START Exercise data
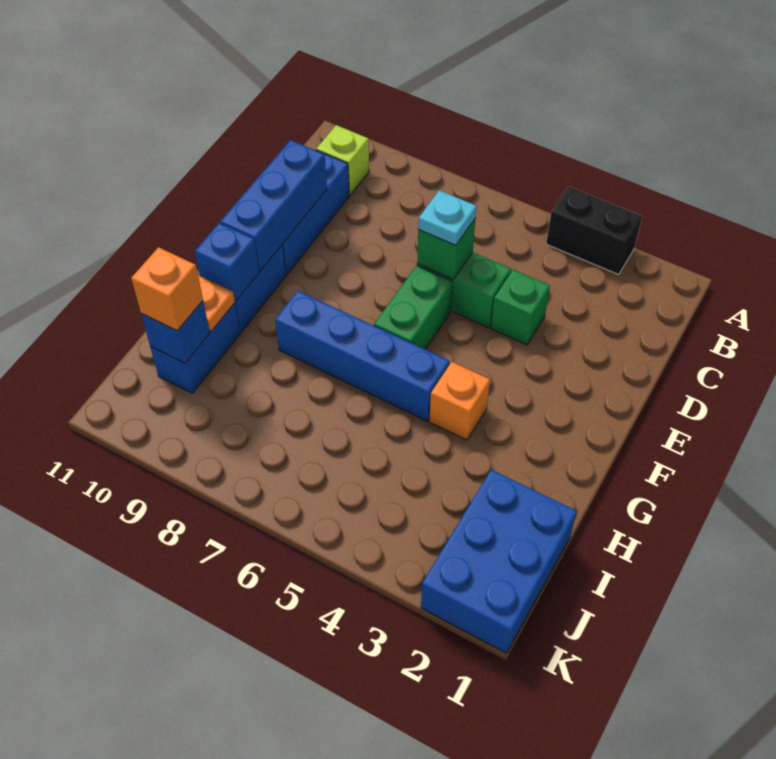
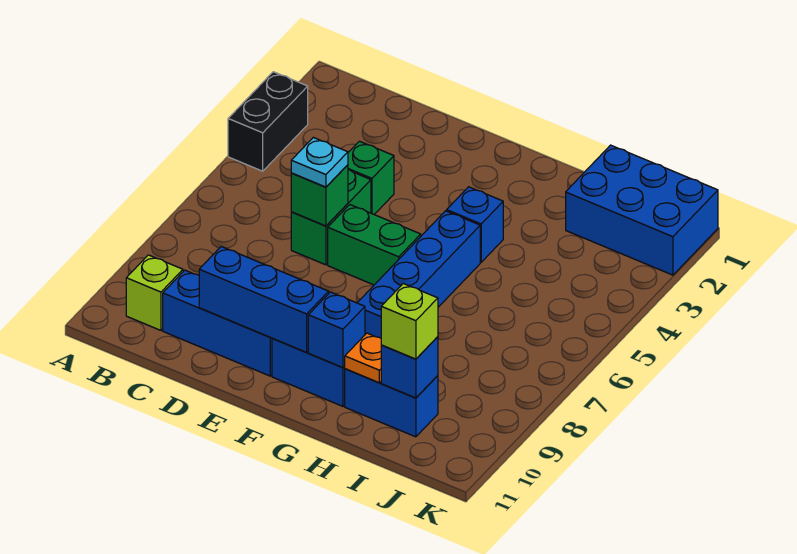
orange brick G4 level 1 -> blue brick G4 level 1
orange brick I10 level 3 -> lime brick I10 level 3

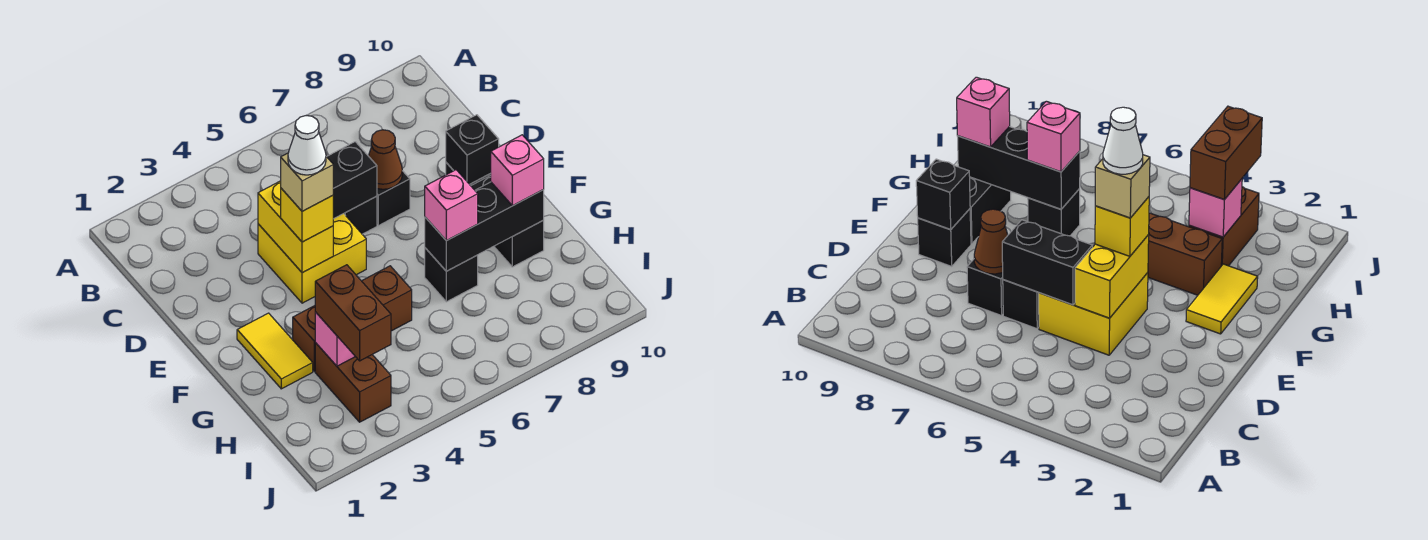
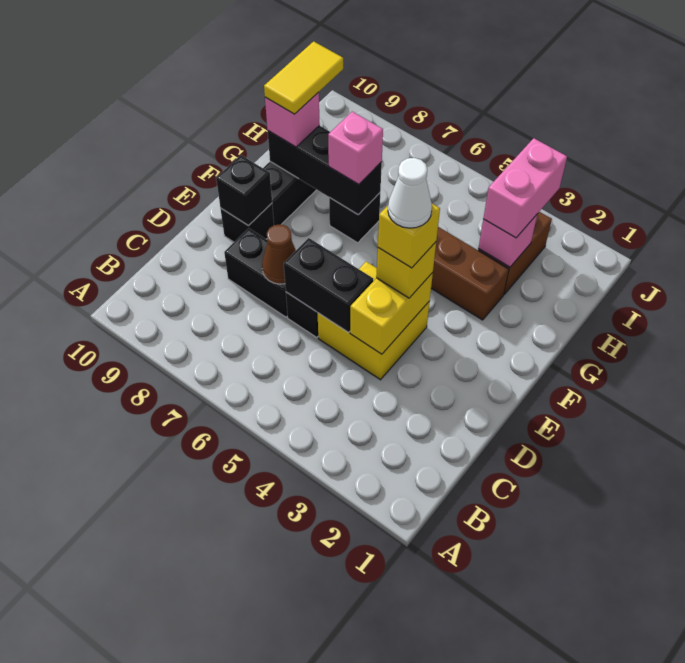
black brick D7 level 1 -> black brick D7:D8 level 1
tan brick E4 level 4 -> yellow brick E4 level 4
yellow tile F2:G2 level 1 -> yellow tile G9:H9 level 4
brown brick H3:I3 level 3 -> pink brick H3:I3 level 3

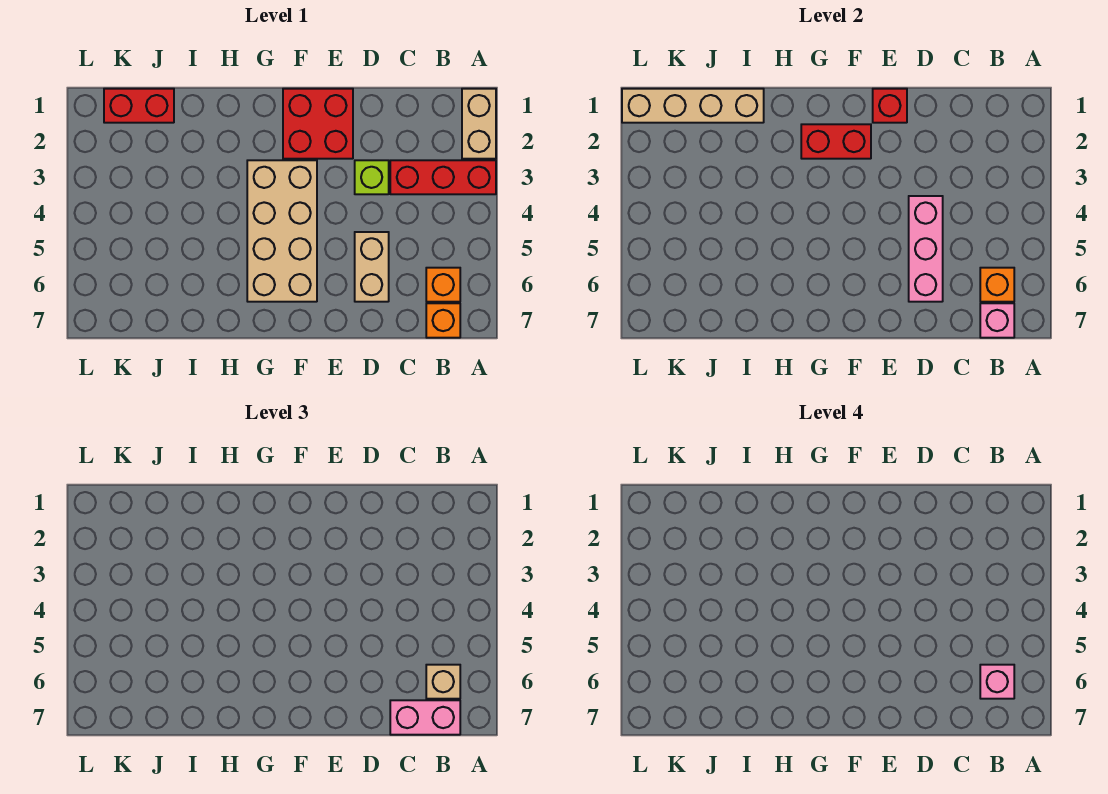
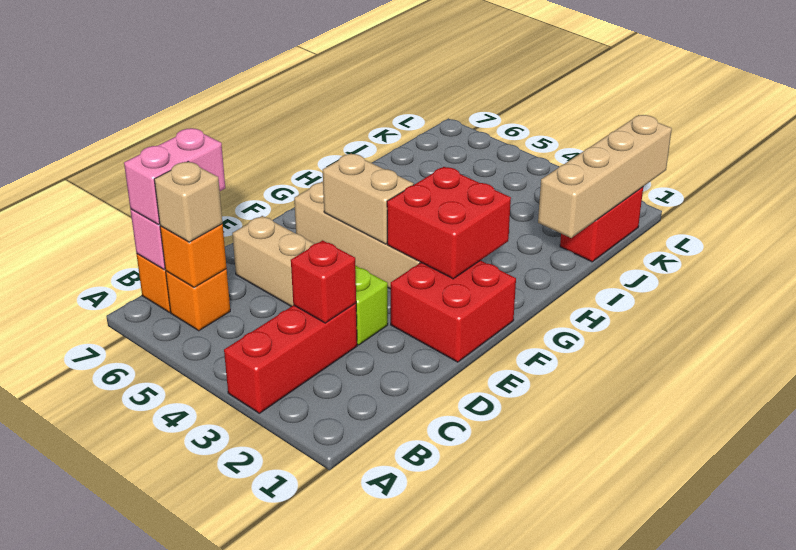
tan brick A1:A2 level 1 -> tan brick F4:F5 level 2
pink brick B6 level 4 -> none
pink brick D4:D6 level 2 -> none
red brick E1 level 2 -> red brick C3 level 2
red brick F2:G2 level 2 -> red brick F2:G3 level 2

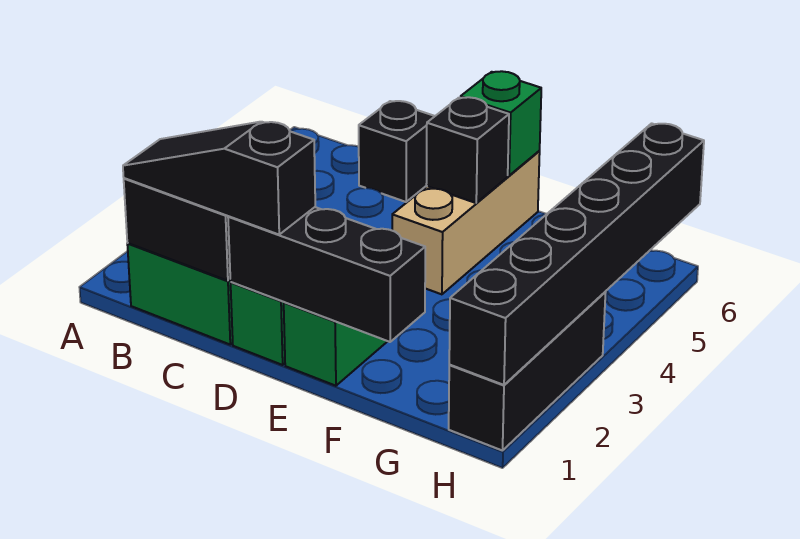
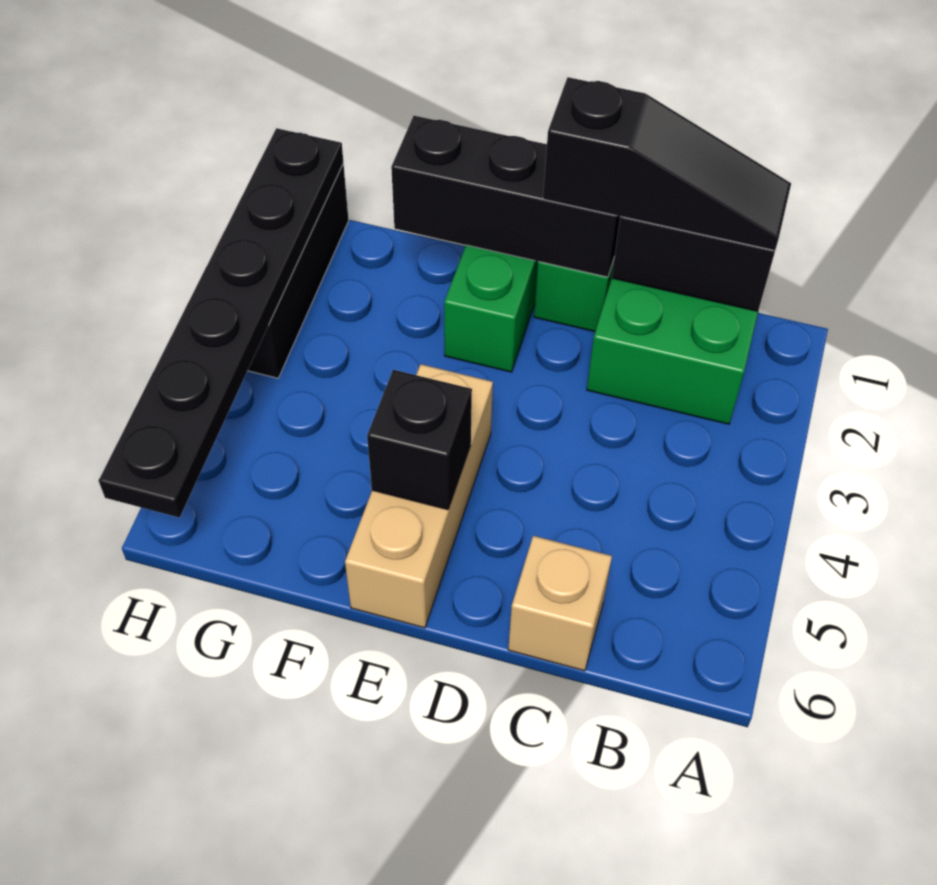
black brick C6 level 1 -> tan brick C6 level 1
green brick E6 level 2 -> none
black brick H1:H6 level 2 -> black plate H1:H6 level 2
END Exercise data
» **Work request**:
With the images omitted, return the full material exactly.

» **Final answer**:
orange brick G4 level 1 -> blue brick G4 level 1
orange brick I10 level 3 -> lime brick I10 level 3

black brick D7 level 1 -> black brick D7:D8 level 1
tan brick E4 level 4 -> yellow brick E4 level 4
yellow tile F2:G2 level 1 -> yellow tile G9:H9 level 4
brown brick H3:I3 level 3 -> pink brick H3:I3 level 3

tan brick A1:A2 level 1 -> tan brick F4:F5 level 2
pink brick B6 level 4 -> none
pink brick D4:D6 level 2 -> none
red brick E1 level 2 -> red brick C3 level 2
red brick F2:G2 level 2 -> red brick F2:G3 level 2

black brick C6 level 1 -> tan brick C6 level 1
green brick E6 level 2 -> none
black brick H1:H6 level 2 -> black plate H1:H6 level 2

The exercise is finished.